Work request:
The answer should match the records character for character.

Provided information:
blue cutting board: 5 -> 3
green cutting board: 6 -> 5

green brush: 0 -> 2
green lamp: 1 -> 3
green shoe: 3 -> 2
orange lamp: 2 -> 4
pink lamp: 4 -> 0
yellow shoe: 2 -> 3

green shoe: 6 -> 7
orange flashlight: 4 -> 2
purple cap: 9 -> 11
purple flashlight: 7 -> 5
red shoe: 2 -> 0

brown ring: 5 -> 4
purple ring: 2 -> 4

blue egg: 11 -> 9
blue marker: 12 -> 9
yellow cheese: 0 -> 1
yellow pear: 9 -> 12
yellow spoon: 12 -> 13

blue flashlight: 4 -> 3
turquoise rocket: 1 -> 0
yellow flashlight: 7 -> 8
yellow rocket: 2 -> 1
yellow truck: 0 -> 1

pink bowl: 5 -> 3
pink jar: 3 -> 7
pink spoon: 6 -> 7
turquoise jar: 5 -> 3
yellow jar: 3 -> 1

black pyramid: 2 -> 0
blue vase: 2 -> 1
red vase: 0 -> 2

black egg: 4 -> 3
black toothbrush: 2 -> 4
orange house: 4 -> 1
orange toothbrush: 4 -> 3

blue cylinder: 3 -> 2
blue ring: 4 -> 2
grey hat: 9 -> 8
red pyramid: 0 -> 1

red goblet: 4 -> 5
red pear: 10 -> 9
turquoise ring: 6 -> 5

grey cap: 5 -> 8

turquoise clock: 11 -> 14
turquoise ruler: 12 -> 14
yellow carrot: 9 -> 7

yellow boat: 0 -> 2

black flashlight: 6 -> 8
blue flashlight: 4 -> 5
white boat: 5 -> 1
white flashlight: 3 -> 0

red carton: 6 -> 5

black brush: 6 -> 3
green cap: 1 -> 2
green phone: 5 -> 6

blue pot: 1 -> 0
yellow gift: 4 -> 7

Finished task:
blue cutting board: 5 -> 3
green cutting board: 6 -> 5

green brush: 0 -> 2
green lamp: 1 -> 3
green shoe: 3 -> 2
orange lamp: 2 -> 4
pink lamp: 4 -> 0
yellow shoe: 2 -> 3

green shoe: 6 -> 7
orange flashlight: 4 -> 2
purple cap: 9 -> 11
purple flashlight: 7 -> 5
red shoe: 2 -> 0

brown ring: 5 -> 4
purple ring: 2 -> 4

blue egg: 11 -> 9
blue marker: 12 -> 9
yellow cheese: 0 -> 1
yellow pear: 9 -> 12
yellow spoon: 12 -> 13

blue flashlight: 4 -> 3
turquoise rocket: 1 -> 0
yellow flashlight: 7 -> 8
yellow rocket: 2 -> 1
yellow truck: 0 -> 1

pink bowl: 5 -> 3
pink jar: 3 -> 7
pink spoon: 6 -> 7
turquoise jar: 5 -> 3
yellow jar: 3 -> 1

black pyramid: 2 -> 0
blue vase: 2 -> 1
red vase: 0 -> 2

black egg: 4 -> 3
black toothbrush: 2 -> 4
orange house: 4 -> 1
orange toothbrush: 4 -> 3

blue cylinder: 3 -> 2
blue ring: 4 -> 2
grey hat: 9 -> 8
red pyramid: 0 -> 1

red goblet: 4 -> 5
red pear: 10 -> 9
turquoise ring: 6 -> 5

grey cap: 5 -> 8

turquoise clock: 11 -> 14
turquoise ruler: 12 -> 14
yellow carrot: 9 -> 7

yellow boat: 0 -> 2

black flashlight: 6 -> 8
blue flashlight: 4 -> 5
white boat: 5 -> 1
white flashlight: 3 -> 0

red carton: 6 -> 5

black brush: 6 -> 3
green cap: 1 -> 2
green phone: 5 -> 6

blue pot: 1 -> 0
yellow gift: 4 -> 7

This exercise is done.